■ Provided material:
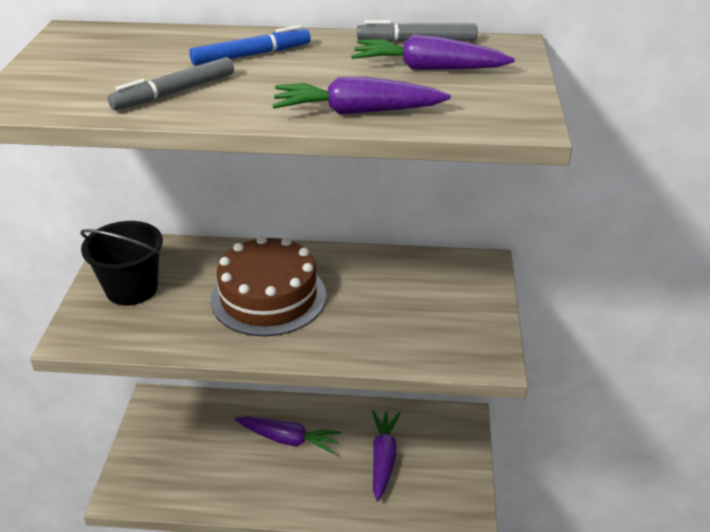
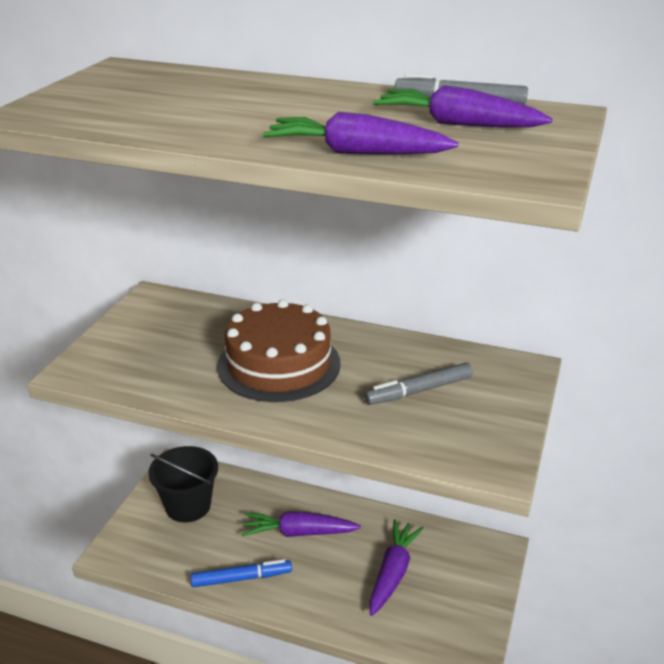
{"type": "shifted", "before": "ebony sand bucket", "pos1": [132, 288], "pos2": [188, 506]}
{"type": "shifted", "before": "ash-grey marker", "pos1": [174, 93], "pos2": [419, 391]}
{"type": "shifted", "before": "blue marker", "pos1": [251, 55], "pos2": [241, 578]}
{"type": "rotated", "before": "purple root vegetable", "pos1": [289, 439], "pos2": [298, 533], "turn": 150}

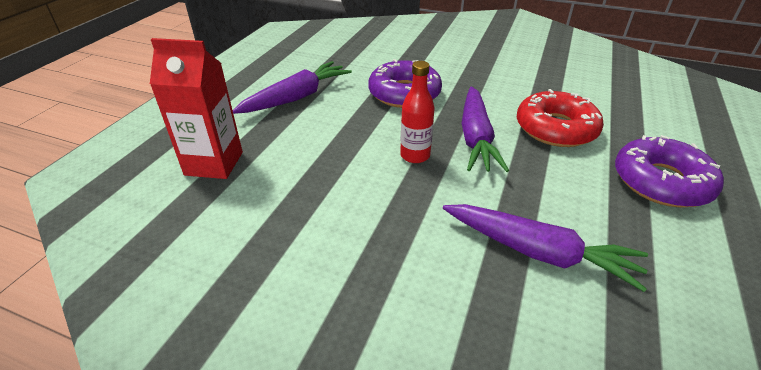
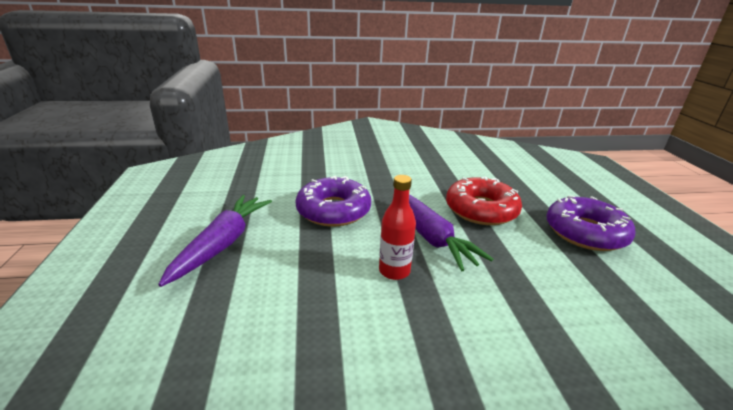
{"type": "gone", "before": "crimson milk carton", "pos1": [214, 163]}
{"type": "gone", "before": "purple root vegetable", "pos1": [538, 252]}

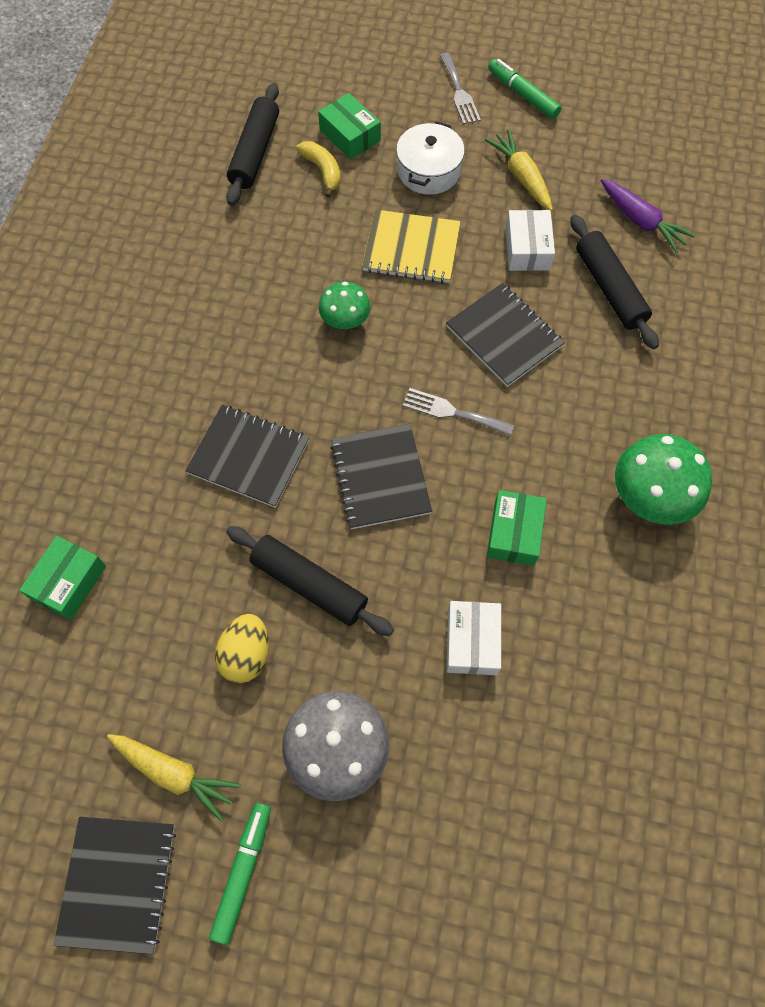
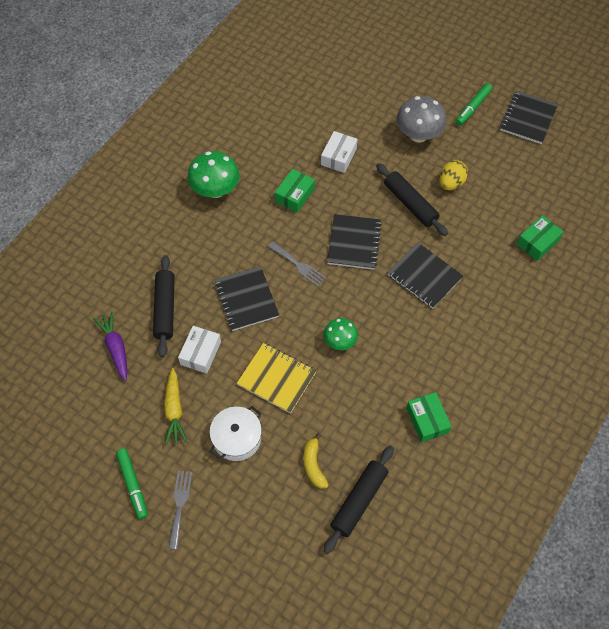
{"type": "gone", "before": "golden root vegetable", "pos1": [174, 774]}
{"type": "shifted", "before": "leaf-green package", "pos1": [350, 135], "pos2": [427, 420]}

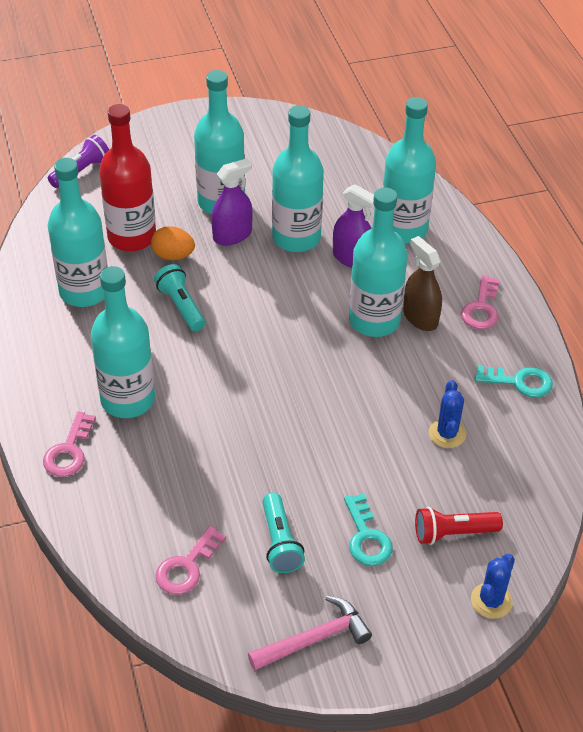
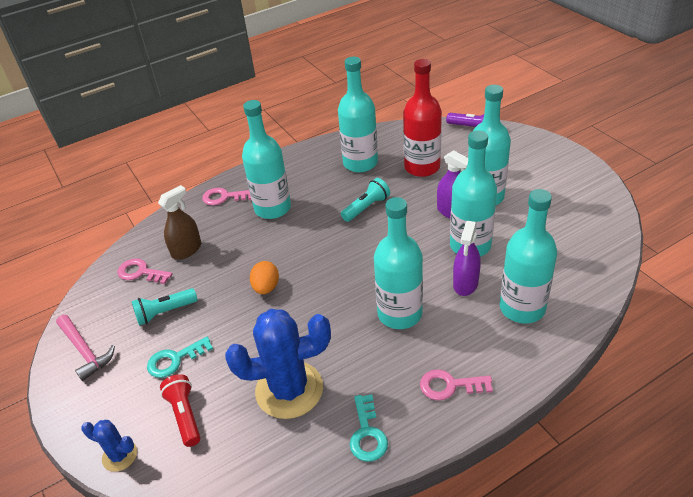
{"type": "shifted", "before": "bright orange egg", "pos1": [173, 255], "pos2": [266, 287]}
{"type": "shifted", "before": "brown sprayer", "pos1": [420, 317], "pos2": [186, 250]}
{"type": "scaled", "before": "blue prickly plant", "pos1": [447, 433], "pos2": [289, 390], "scale": 2.07}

■ What you will do: Line by line, print the records above exactly, skipping each picture.

■ Your solution:
{"type": "shifted", "before": "ebony sand bucket", "pos1": [132, 288], "pos2": [188, 506]}
{"type": "shifted", "before": "ash-grey marker", "pos1": [174, 93], "pos2": [419, 391]}
{"type": "shifted", "before": "blue marker", "pos1": [251, 55], "pos2": [241, 578]}
{"type": "rotated", "before": "purple root vegetable", "pos1": [289, 439], "pos2": [298, 533], "turn": 150}

{"type": "gone", "before": "crimson milk carton", "pos1": [214, 163]}
{"type": "gone", "before": "purple root vegetable", "pos1": [538, 252]}

{"type": "gone", "before": "golden root vegetable", "pos1": [174, 774]}
{"type": "shifted", "before": "leaf-green package", "pos1": [350, 135], "pos2": [427, 420]}

{"type": "shifted", "before": "bright orange egg", "pos1": [173, 255], "pos2": [266, 287]}
{"type": "shifted", "before": "brown sprayer", "pos1": [420, 317], "pos2": [186, 250]}
{"type": "scaled", "before": "blue prickly plant", "pos1": [447, 433], "pos2": [289, 390], "scale": 2.07}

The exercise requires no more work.